## Goal of the exercise:
Rewrite the records below as a JSON array of strings, one string per line, with blank lines omitted.

[Extracted data entries]
====

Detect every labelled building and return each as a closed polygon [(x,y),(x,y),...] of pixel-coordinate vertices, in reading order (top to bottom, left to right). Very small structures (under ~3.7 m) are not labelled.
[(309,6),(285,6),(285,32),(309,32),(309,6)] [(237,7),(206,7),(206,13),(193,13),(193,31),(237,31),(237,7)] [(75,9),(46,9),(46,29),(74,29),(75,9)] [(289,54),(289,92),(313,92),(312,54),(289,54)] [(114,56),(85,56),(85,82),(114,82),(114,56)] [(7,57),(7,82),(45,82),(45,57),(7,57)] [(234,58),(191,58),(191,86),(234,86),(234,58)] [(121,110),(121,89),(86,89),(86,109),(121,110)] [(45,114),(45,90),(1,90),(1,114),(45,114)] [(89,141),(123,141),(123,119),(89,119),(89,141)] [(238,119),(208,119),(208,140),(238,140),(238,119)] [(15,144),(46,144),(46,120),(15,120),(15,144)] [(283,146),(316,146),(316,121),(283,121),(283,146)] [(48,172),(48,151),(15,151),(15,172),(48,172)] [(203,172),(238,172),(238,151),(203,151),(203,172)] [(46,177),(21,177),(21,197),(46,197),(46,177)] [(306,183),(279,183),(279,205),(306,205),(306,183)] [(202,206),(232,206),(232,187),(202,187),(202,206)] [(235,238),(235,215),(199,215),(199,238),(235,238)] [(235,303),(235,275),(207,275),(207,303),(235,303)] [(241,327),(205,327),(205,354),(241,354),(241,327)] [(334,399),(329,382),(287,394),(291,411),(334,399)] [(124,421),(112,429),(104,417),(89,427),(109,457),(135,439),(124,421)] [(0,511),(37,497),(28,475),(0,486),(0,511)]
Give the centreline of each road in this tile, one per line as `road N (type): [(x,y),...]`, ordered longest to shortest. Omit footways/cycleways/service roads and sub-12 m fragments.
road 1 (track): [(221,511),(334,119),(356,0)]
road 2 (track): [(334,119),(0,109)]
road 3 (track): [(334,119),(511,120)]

====

## Final result:
[
  "Detect every labelled building and return each as a closed polygon [(x,y),(x,y),...] of pixel-coordinate vertices, in reading order (top to bottom, left to right). Very small structures (under ~3.7 m) are not labelled.",
  "[(309,6),(285,6),(285,32),(309,32),(309,6)] [(237,7),(206,7),(206,13),(193,13),(193,31),(237,31),(237,7)] [(75,9),(46,9),(46,29),(74,29),(75,9)] [(289,54),(289,92),(313,92),(312,54),(289,54)] [(114,56),(85,56),(85,82),(114,82),(114,56)] [(7,57),(7,82),(45,82),(45,57),(7,57)] [(234,58),(191,58),(191,86),(234,86),(234,58)] [(121,110),(121,89),(86,89),(86,109),(121,110)] [(45,114),(45,90),(1,90),(1,114),(45,114)] [(89,141),(123,141),(123,119),(89,119),(89,141)] [(238,119),(208,119),(208,140),(238,140),(238,119)] [(15,144),(46,144),(46,120),(15,120),(15,144)] [(283,146),(316,146),(316,121),(283,121),(283,146)] [(48,172),(48,151),(15,151),(15,172),(48,172)] [(203,172),(238,172),(238,151),(203,151),(203,172)] [(46,177),(21,177),(21,197),(46,197),(46,177)] [(306,183),(279,183),(279,205),(306,205),(306,183)] [(202,206),(232,206),(232,187),(202,187),(202,206)] [(235,238),(235,215),(199,215),(199,238),(235,238)] [(235,303),(235,275),(207,275),(207,303),(235,303)] [(241,327),(205,327),(205,354),(241,354),(241,327)] [(334,399),(329,382),(287,394),(291,411),(334,399)] [(124,421),(112,429),(104,417),(89,427),(109,457),(135,439),(124,421)] [(0,511),(37,497),(28,475),(0,486),(0,511)]",
  "Give the centreline of each road in this tile, one per line as `road N (type): [(x,y),...]`, ordered longest to shortest. Omit footways/cycleways/service roads and sub-12 m fragments.",
  "road 1 (track): [(221,511),(334,119),(356,0)]",
  "road 2 (track): [(334,119),(0,109)]",
  "road 3 (track): [(334,119),(511,120)]"
]